**Your task**
Exact reproduction required: the lines below from the line with "blue plate: 5 -> 6" to the line with "orange egg: 5 -> 3", both ends included, and no others.

START Dataset records

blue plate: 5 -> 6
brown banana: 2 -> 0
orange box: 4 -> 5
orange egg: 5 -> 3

END Dataset records
START Dataset records

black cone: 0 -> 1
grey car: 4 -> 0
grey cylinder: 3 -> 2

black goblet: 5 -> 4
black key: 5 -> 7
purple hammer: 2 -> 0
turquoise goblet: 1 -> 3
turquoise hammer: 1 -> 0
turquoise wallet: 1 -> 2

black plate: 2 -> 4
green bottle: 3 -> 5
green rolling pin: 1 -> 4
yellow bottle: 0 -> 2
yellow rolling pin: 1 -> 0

END Dataset records

**Result**
blue plate: 5 -> 6
brown banana: 2 -> 0
orange box: 4 -> 5
orange egg: 5 -> 3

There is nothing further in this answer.